# WHAT IS REQUIRED:
Copy out each line of the data below in which the string "replaced" appears.

Scene image comparisons:
***
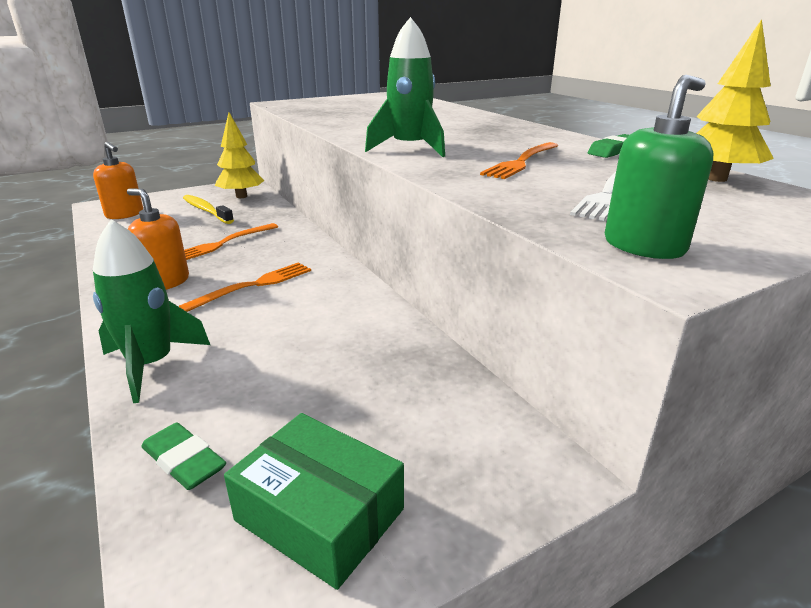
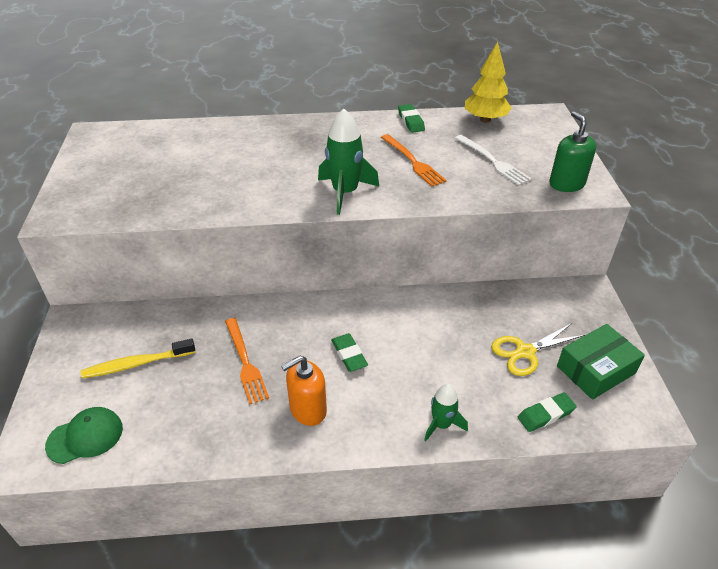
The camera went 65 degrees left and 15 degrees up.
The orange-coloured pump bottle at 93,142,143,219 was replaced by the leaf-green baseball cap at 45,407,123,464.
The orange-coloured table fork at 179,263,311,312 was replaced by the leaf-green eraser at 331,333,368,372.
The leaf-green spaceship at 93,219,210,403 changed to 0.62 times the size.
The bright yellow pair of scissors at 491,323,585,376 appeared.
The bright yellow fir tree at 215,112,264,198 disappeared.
***
# THE ANSWER:
The orange-coloured pump bottle at 93,142,143,219 was replaced by the leaf-green baseball cap at 45,407,123,464.
The orange-coloured table fork at 179,263,311,312 was replaced by the leaf-green eraser at 331,333,368,372.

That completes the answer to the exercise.